== EXERCISE BRIEF ==
Pull out every line of the data below that contains the word "image", and copy each of those lines in full.

══════════

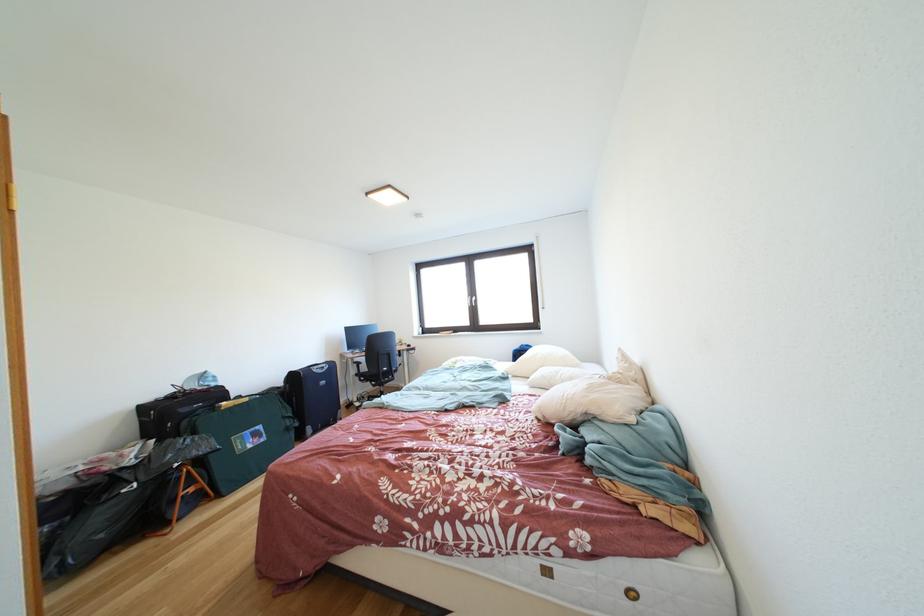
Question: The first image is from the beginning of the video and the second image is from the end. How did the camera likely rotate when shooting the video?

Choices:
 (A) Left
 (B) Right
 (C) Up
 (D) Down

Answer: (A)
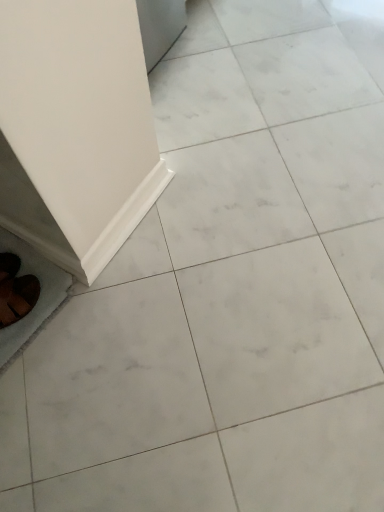
Identify the location of free location to the right of white glossy baseboard at lower left, which appears as the 1th ceramic tile when viewed from the right. The height and width of the screenshot is (512, 384). (205, 217).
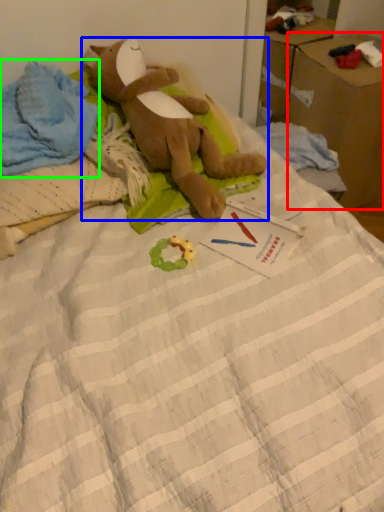
Question: Estimate the real-world distances between objects in this image. Which object is closer to cardboard box (highlighted by a red box), toy (highlighted by a blue box) or clothing (highlighted by a green box)?

Choices:
 (A) toy
 (B) clothing

Answer: (A)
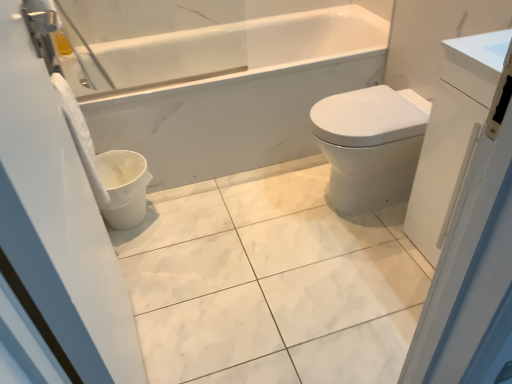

══════════

== RESPONSE TO THIS TASK ==
Question: The first image is from the beginning of the video and the second image is from the end. How did the camera likely rotate when shooting the video?
Question: Estimate the real-world distances between objects in this image. Which object is closer to cardboard box (highlighted by a red box), toy (highlighted by a blue box) or clothing (highlighted by a green box)?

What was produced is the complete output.